====== Information

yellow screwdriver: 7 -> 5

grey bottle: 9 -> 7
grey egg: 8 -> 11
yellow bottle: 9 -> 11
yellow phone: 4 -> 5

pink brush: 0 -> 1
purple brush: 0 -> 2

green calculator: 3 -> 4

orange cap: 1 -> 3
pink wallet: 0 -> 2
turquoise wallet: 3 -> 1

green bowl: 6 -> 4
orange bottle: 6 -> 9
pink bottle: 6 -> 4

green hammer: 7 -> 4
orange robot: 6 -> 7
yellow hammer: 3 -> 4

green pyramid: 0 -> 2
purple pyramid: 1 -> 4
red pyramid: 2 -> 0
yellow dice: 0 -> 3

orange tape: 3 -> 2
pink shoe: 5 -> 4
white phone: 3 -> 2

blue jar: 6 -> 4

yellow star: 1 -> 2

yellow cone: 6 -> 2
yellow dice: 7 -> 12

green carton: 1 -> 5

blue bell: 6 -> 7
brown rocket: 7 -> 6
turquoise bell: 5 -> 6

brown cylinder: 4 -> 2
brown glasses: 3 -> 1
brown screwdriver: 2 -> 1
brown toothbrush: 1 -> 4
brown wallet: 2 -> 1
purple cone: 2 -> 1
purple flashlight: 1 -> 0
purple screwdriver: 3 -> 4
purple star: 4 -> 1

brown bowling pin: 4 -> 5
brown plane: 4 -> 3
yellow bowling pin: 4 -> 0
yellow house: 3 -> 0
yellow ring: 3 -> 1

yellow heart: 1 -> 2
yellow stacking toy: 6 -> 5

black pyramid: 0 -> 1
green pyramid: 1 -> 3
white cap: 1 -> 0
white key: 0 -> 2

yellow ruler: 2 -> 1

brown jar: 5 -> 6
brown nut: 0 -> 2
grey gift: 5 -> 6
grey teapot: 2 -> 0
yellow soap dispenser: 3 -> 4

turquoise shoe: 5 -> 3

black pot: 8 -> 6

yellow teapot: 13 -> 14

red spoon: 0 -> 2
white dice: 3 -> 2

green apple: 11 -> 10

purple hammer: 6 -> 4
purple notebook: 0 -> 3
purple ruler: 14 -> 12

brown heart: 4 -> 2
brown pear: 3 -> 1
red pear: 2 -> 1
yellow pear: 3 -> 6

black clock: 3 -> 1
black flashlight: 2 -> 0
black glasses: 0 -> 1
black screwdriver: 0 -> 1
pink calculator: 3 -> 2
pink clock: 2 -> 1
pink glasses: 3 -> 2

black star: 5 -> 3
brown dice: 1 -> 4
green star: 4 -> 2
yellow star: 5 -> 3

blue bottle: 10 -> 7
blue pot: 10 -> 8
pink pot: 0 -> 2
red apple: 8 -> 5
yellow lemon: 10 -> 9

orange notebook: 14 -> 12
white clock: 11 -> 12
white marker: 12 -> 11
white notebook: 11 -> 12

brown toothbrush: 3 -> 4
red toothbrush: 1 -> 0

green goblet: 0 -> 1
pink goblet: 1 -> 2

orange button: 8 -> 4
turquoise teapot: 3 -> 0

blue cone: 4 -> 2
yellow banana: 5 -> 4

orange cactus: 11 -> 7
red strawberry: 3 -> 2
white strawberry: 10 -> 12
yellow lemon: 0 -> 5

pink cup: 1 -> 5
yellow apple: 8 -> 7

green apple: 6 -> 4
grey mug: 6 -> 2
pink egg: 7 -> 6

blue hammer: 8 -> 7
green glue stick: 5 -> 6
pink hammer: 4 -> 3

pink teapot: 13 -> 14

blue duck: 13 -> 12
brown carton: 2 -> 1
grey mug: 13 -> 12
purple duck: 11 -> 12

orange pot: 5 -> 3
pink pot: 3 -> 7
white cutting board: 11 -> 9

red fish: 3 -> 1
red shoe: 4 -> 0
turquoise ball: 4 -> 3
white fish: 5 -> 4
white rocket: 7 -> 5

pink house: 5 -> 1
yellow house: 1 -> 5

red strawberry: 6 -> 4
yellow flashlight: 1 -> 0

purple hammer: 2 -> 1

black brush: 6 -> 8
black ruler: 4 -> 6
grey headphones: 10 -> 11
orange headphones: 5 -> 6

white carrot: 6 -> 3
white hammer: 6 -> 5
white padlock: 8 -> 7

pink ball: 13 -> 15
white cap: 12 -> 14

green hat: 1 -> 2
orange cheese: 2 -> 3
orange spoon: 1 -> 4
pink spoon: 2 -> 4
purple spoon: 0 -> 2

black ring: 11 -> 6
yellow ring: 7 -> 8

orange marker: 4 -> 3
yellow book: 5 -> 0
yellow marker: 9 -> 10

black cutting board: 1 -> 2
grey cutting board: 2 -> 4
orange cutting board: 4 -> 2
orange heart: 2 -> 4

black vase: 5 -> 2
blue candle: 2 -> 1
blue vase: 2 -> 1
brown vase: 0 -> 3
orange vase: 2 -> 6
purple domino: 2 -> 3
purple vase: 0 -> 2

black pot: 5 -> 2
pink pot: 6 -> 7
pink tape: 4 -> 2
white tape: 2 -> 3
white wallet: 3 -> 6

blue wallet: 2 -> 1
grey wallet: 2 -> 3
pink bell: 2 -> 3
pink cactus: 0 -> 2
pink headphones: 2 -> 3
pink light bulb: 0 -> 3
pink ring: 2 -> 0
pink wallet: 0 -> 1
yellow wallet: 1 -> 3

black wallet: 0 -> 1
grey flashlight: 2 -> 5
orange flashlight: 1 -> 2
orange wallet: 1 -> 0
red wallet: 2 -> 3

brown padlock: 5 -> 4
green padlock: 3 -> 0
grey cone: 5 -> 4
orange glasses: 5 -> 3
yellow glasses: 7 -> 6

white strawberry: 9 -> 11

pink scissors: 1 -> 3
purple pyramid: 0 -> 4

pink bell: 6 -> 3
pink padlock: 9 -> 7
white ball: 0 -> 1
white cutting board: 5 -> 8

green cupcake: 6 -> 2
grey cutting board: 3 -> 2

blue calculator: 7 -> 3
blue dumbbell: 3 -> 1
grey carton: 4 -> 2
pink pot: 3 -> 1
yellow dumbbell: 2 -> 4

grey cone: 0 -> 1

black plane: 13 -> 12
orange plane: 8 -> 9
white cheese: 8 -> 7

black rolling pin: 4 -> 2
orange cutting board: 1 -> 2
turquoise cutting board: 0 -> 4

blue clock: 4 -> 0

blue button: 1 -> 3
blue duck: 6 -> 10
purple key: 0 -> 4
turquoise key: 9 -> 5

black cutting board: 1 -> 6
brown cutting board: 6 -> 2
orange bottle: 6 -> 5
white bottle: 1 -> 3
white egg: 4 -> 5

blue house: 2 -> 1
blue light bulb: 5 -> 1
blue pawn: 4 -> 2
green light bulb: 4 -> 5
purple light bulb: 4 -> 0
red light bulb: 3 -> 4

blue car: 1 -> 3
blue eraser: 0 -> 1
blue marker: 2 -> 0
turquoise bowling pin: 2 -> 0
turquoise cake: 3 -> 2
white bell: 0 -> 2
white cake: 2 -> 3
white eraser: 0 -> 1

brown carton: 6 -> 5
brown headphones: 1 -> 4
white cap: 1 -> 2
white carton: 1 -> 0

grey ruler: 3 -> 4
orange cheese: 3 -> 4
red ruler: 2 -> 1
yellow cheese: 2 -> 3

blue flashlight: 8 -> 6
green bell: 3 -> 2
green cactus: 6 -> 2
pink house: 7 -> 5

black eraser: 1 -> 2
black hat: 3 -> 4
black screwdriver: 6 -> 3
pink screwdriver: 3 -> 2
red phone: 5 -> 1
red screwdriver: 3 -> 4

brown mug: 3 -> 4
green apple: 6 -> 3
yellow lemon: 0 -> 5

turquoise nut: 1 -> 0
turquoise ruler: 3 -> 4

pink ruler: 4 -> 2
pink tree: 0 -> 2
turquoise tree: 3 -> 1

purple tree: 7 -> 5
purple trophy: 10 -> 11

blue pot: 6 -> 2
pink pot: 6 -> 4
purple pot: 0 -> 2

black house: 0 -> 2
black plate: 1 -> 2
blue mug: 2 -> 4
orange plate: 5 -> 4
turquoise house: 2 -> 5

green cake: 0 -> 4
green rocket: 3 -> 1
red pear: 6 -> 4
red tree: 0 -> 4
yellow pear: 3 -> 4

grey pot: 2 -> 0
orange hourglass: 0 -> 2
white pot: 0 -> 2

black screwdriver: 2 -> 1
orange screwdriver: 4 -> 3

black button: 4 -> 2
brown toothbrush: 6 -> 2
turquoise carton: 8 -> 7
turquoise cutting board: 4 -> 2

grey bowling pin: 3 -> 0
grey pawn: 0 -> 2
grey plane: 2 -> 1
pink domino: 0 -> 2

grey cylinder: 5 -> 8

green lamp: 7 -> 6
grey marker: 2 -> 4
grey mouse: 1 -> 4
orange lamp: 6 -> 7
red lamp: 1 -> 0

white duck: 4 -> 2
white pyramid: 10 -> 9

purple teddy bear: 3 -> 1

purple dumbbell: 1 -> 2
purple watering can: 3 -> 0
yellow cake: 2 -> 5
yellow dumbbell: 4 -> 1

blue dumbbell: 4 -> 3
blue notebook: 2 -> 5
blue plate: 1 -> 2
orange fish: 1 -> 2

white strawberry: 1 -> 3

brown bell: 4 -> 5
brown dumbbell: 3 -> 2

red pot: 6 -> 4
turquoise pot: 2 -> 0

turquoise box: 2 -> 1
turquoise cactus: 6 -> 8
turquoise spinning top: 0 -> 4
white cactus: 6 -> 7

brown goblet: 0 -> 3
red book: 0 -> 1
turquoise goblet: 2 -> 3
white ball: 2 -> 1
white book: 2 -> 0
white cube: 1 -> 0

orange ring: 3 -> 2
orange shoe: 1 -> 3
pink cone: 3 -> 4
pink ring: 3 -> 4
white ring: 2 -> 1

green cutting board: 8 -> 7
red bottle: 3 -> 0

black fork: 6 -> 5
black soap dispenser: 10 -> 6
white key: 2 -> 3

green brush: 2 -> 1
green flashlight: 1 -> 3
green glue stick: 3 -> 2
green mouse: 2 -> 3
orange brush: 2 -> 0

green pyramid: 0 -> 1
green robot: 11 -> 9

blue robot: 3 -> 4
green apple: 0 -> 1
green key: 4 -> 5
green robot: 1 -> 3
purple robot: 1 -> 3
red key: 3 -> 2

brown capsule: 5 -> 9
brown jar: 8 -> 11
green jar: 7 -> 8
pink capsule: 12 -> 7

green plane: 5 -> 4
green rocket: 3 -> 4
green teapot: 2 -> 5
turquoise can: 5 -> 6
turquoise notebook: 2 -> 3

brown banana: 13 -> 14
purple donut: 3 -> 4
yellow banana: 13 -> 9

============

## The task
Every line between the one holding "red lamp: 1 -> 0" and the end of the listing above, inclusive, must be transcribed exactly; omit all others.

## Task response
red lamp: 1 -> 0

white duck: 4 -> 2
white pyramid: 10 -> 9

purple teddy bear: 3 -> 1

purple dumbbell: 1 -> 2
purple watering can: 3 -> 0
yellow cake: 2 -> 5
yellow dumbbell: 4 -> 1

blue dumbbell: 4 -> 3
blue notebook: 2 -> 5
blue plate: 1 -> 2
orange fish: 1 -> 2

white strawberry: 1 -> 3

brown bell: 4 -> 5
brown dumbbell: 3 -> 2

red pot: 6 -> 4
turquoise pot: 2 -> 0

turquoise box: 2 -> 1
turquoise cactus: 6 -> 8
turquoise spinning top: 0 -> 4
white cactus: 6 -> 7

brown goblet: 0 -> 3
red book: 0 -> 1
turquoise goblet: 2 -> 3
white ball: 2 -> 1
white book: 2 -> 0
white cube: 1 -> 0

orange ring: 3 -> 2
orange shoe: 1 -> 3
pink cone: 3 -> 4
pink ring: 3 -> 4
white ring: 2 -> 1

green cutting board: 8 -> 7
red bottle: 3 -> 0

black fork: 6 -> 5
black soap dispenser: 10 -> 6
white key: 2 -> 3

green brush: 2 -> 1
green flashlight: 1 -> 3
green glue stick: 3 -> 2
green mouse: 2 -> 3
orange brush: 2 -> 0

green pyramid: 0 -> 1
green robot: 11 -> 9

blue robot: 3 -> 4
green apple: 0 -> 1
green key: 4 -> 5
green robot: 1 -> 3
purple robot: 1 -> 3
red key: 3 -> 2

brown capsule: 5 -> 9
brown jar: 8 -> 11
green jar: 7 -> 8
pink capsule: 12 -> 7

green plane: 5 -> 4
green rocket: 3 -> 4
green teapot: 2 -> 5
turquoise can: 5 -> 6
turquoise notebook: 2 -> 3

brown banana: 13 -> 14
purple donut: 3 -> 4
yellow banana: 13 -> 9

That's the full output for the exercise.